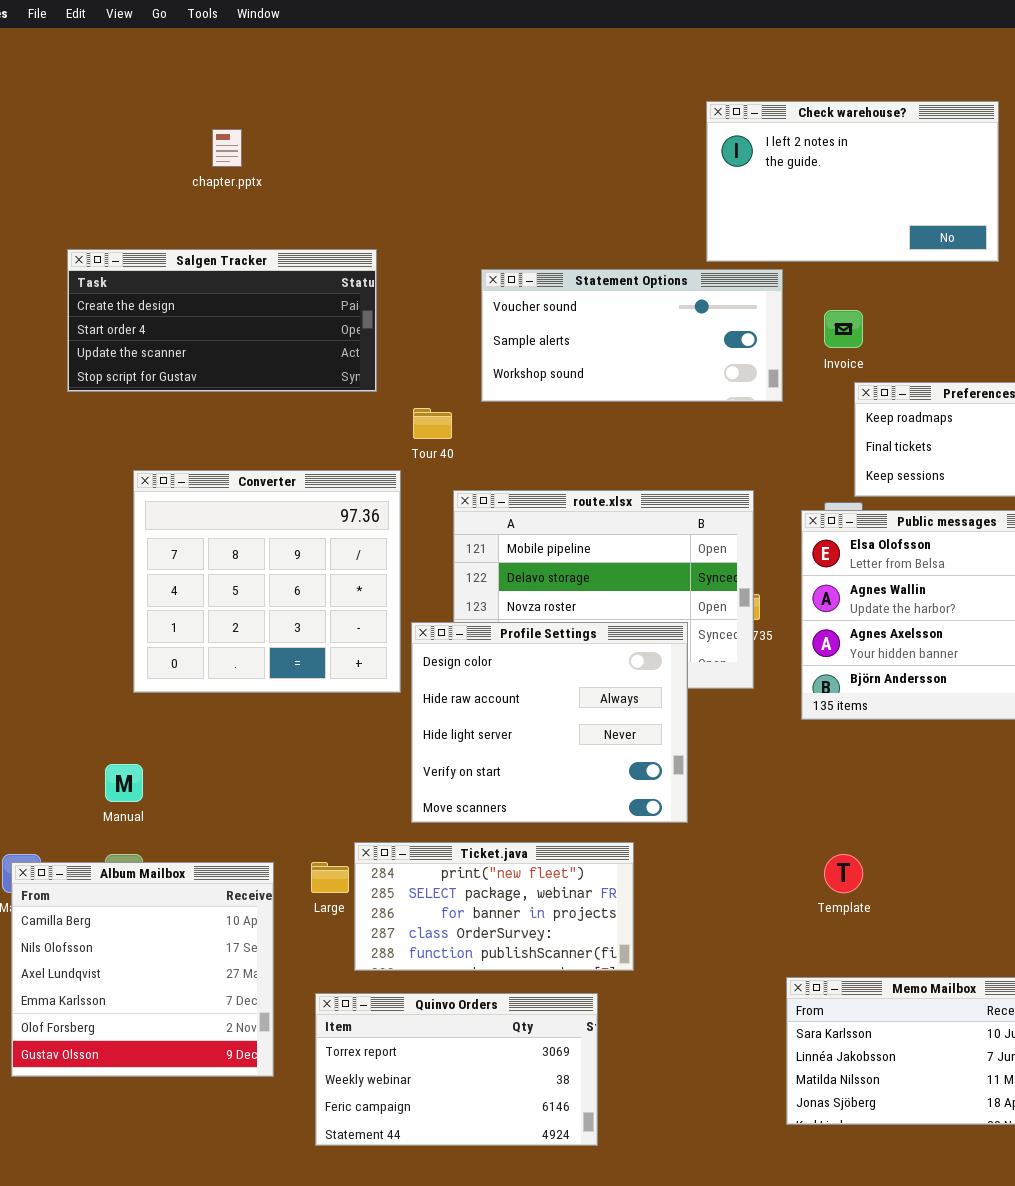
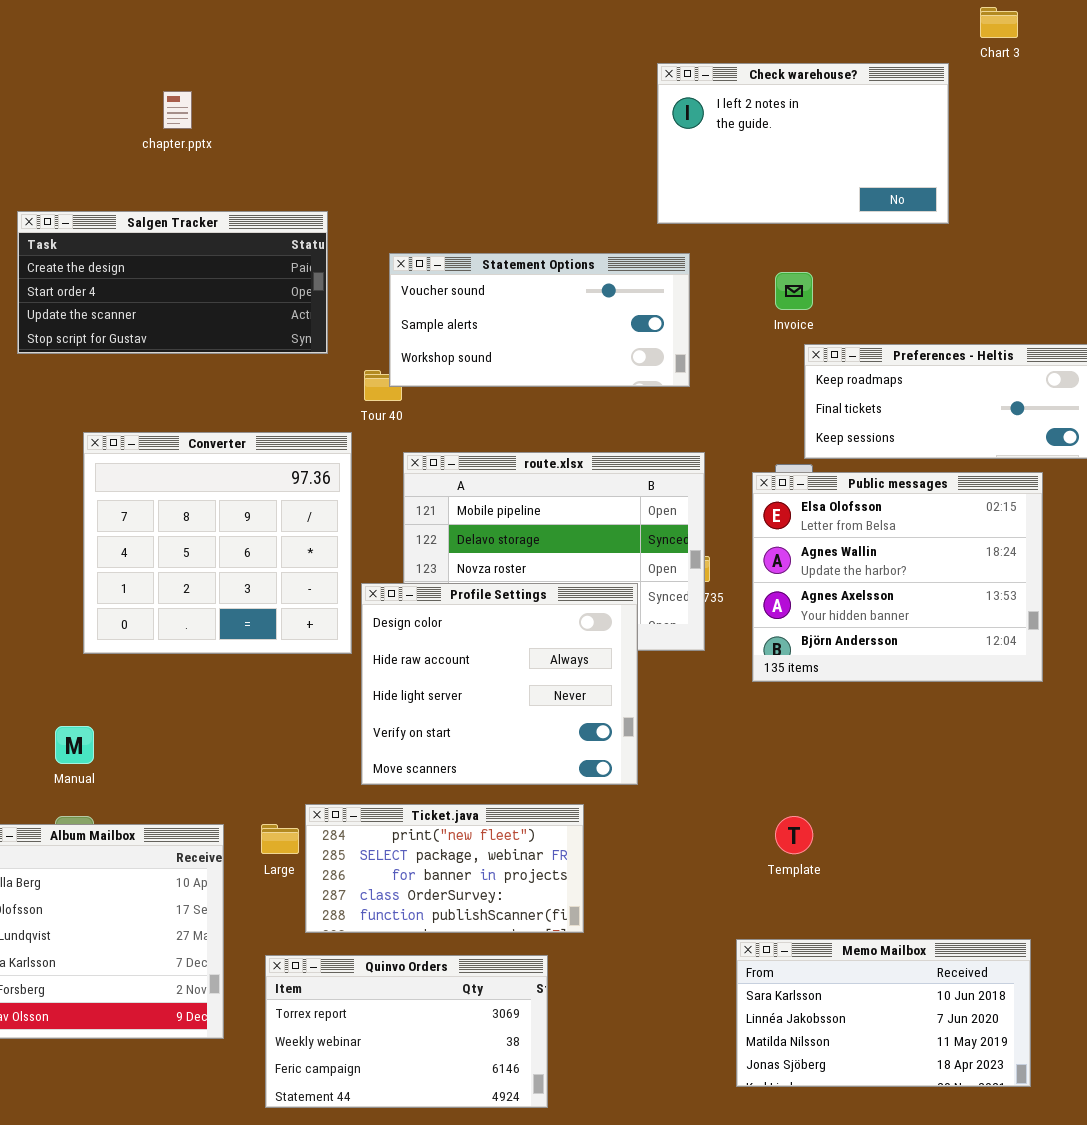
Statement Options: [481,269,783,402] -> [389,253,690,387], moved

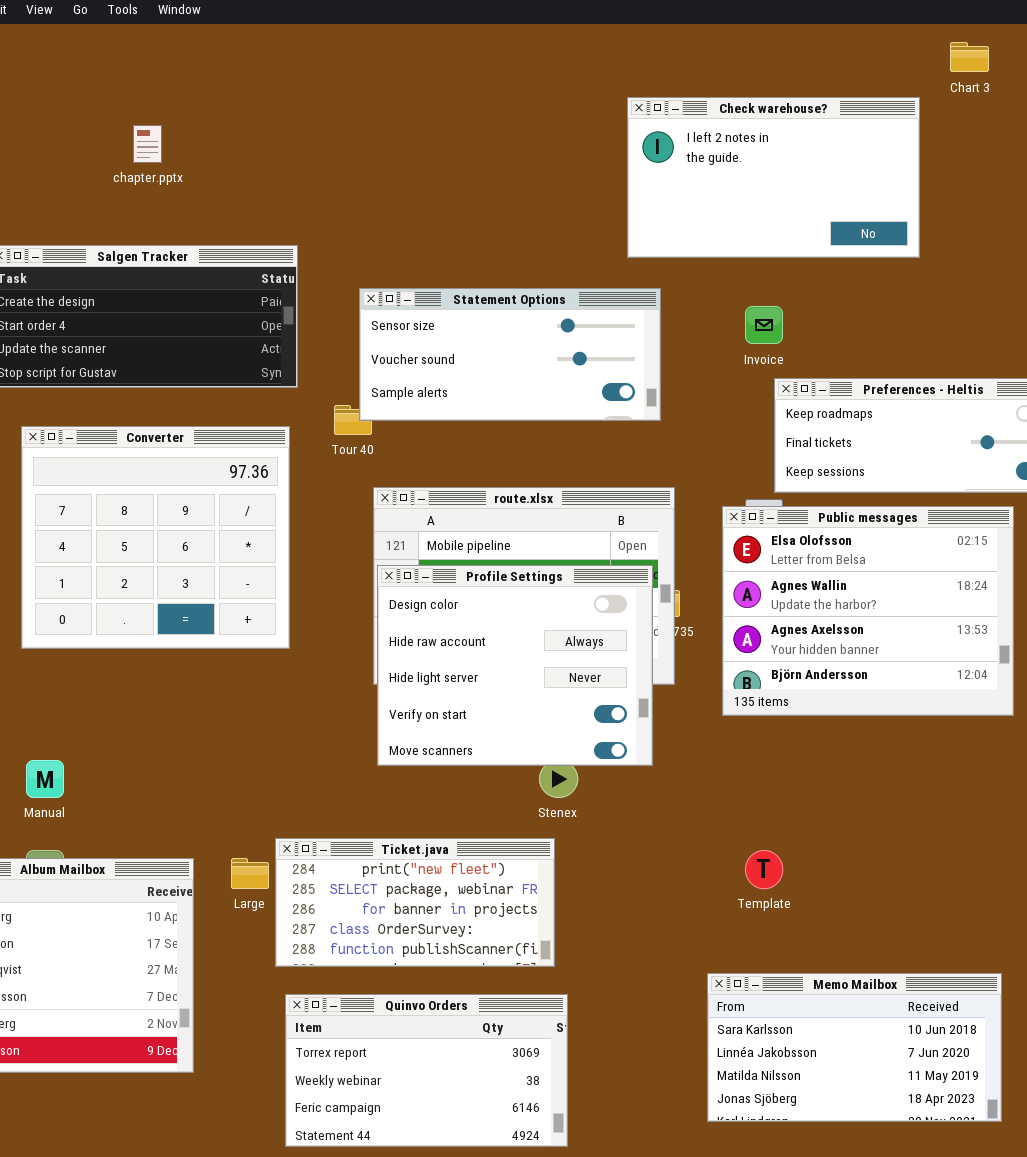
Statement Options: [389,253,690,387] -> [359,288,661,421], scrolled up 1 row
Converter: [83,432,352,654] -> [21,426,290,649], moved
Profile Settings: [361,583,638,785] -> [377,565,653,766], moved
Quinvo Orders: [265,955,548,1108] -> [285,994,568,1147], moved

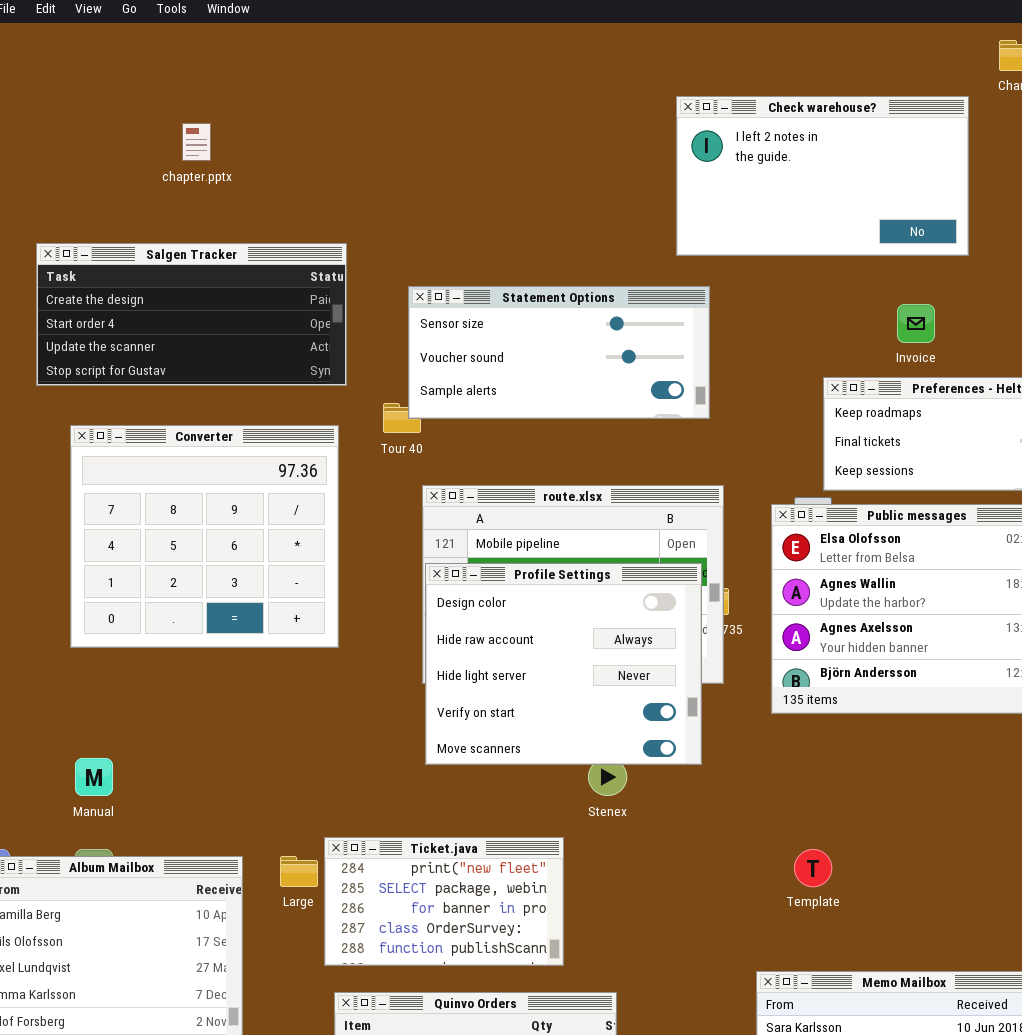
Invoice: [745,306,783,344] -> [897,304,935,343], moved
Ticket.java: [275,838,555,967] -> [324,837,564,966], resized

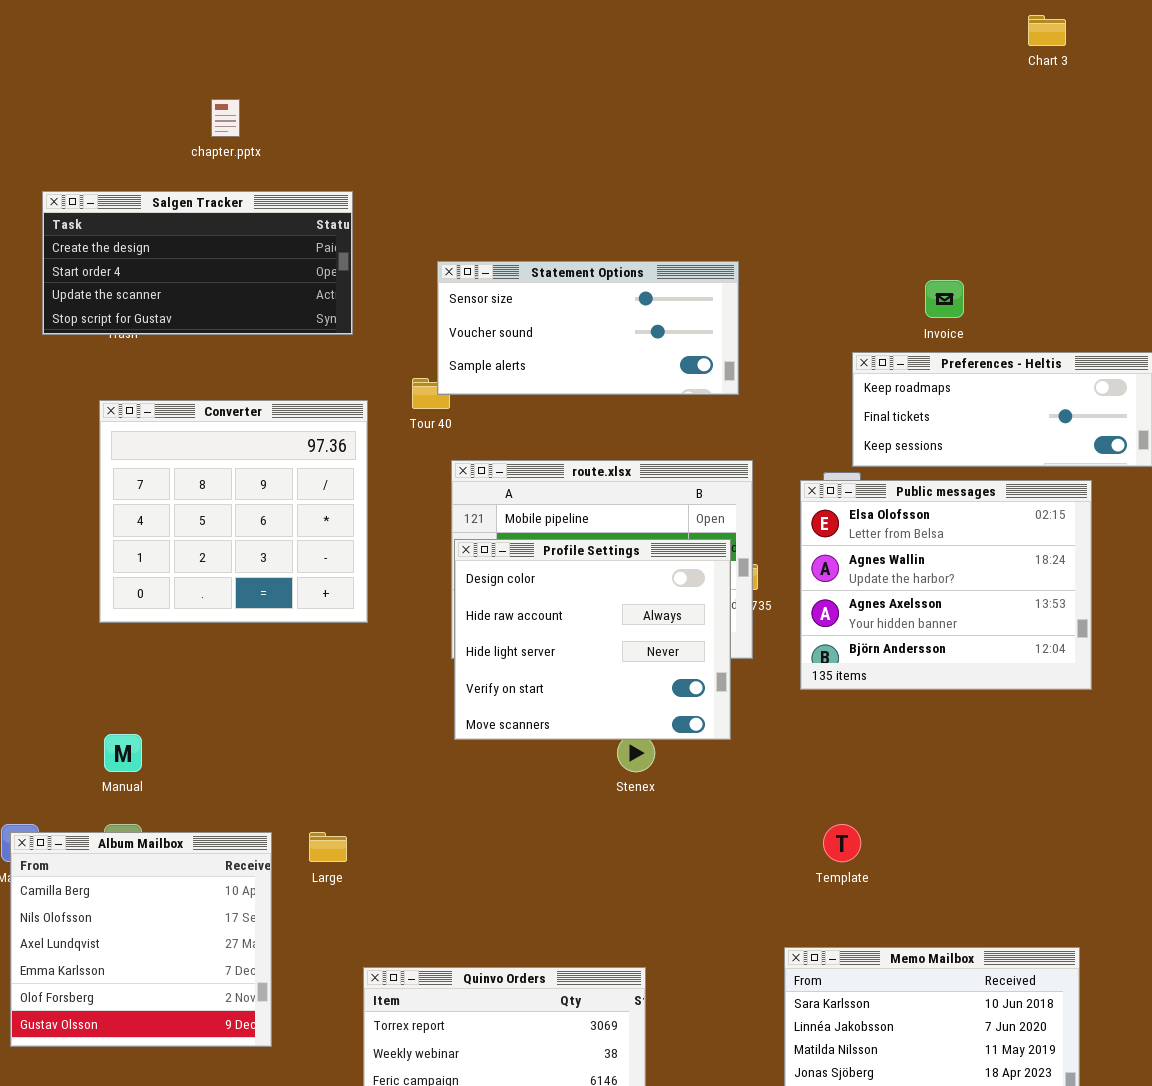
Check warehouse?: [676,96,969,256] -> none, closed
Salgen Tracker: [36,243,347,386] -> [42,191,353,335], moved
Ticket.java: [324,837,564,966] -> none, closed

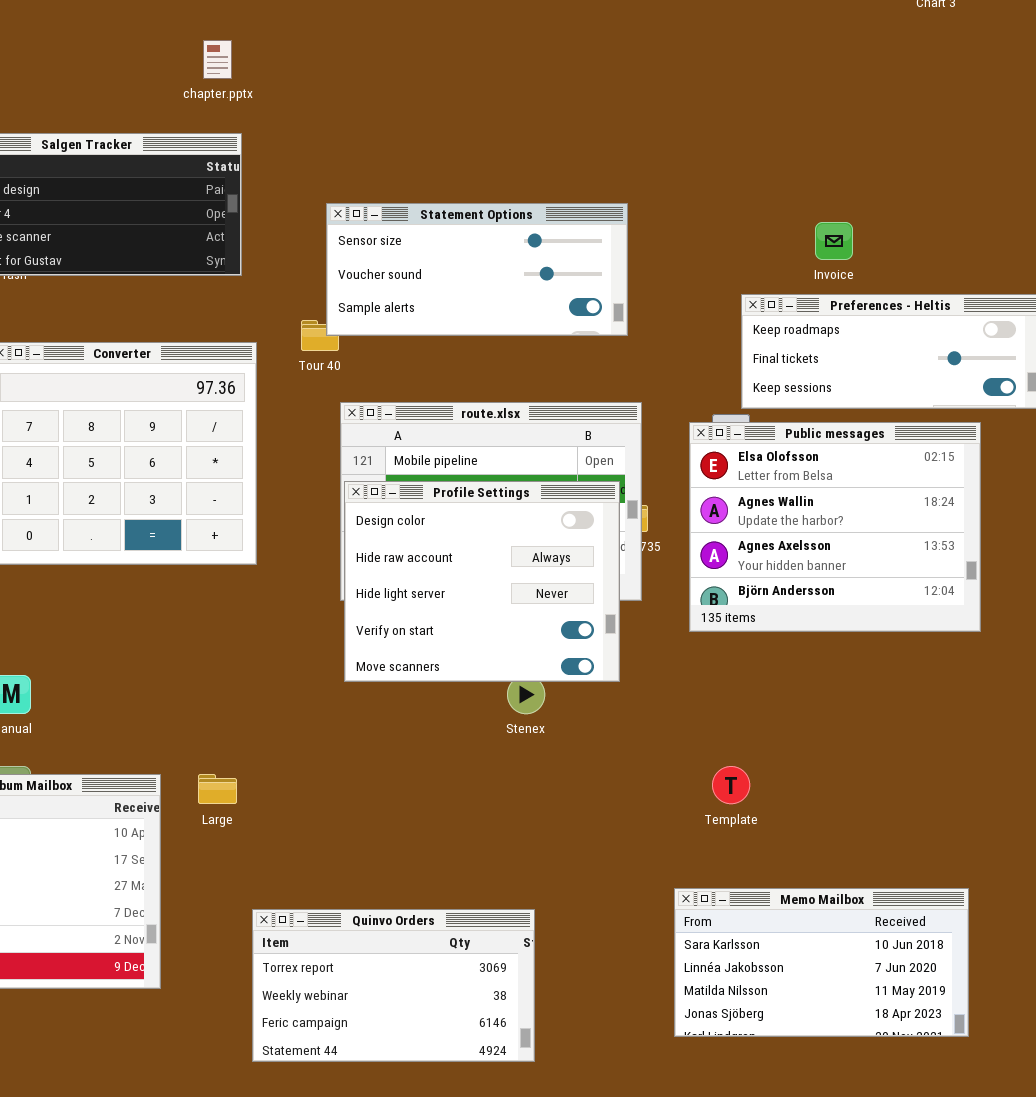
chapter.pptx: [211,99,240,137] -> [203,40,232,79], moved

--- --- ---

| Work request |
From the entries, copy every line in which the string "Ticket" can be found.

| Result of the exercise |
Ticket.java: [275,838,555,967] -> [324,837,564,966], resized
Ticket.java: [324,837,564,966] -> none, closed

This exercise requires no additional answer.